- What the exercise asks
An exact reproduction of the data below is expected, free of images.

Task material section start

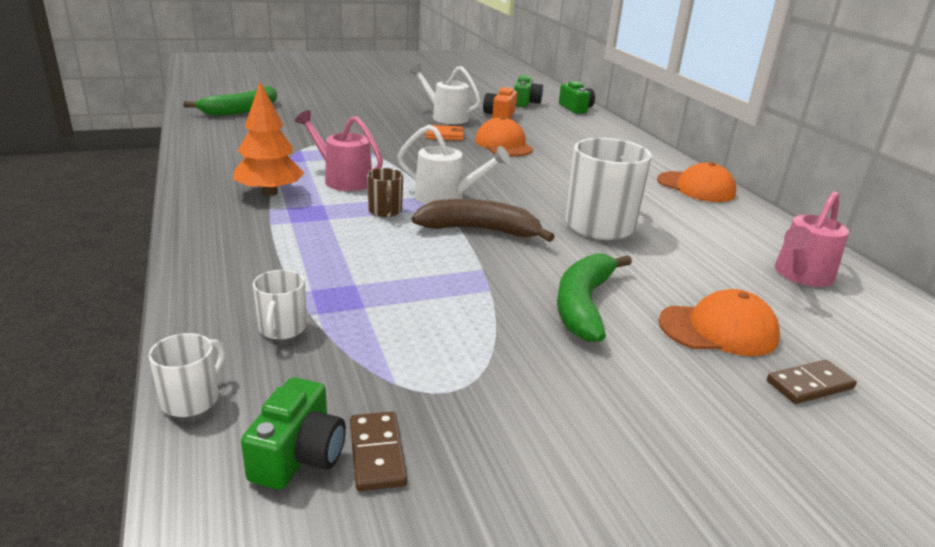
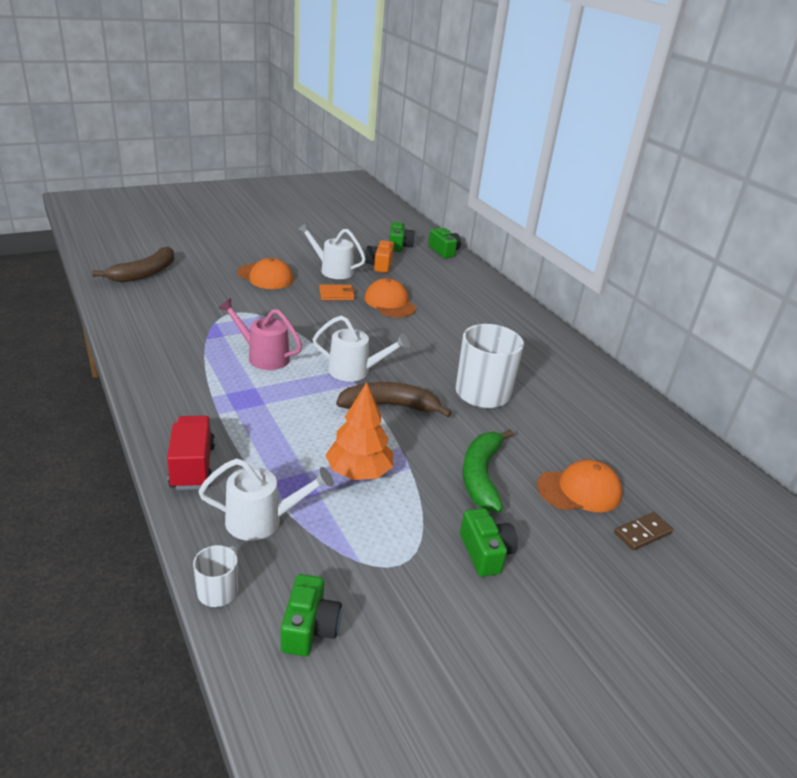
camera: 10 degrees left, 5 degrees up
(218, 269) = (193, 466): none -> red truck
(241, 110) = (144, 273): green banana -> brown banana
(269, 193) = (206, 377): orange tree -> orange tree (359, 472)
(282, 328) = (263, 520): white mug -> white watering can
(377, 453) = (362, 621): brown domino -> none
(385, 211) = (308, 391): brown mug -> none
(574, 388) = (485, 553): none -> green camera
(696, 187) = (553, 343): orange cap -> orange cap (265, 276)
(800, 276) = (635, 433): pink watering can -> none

Task material section end

- Problem solution
camera: 10 degrees left, 5 degrees up
(218, 269) = (193, 466): none -> red truck
(241, 110) = (144, 273): green banana -> brown banana
(269, 193) = (206, 377): orange tree -> orange tree (359, 472)
(282, 328) = (263, 520): white mug -> white watering can
(377, 453) = (362, 621): brown domino -> none
(385, 211) = (308, 391): brown mug -> none
(574, 388) = (485, 553): none -> green camera
(696, 187) = (553, 343): orange cap -> orange cap (265, 276)
(800, 276) = (635, 433): pink watering can -> none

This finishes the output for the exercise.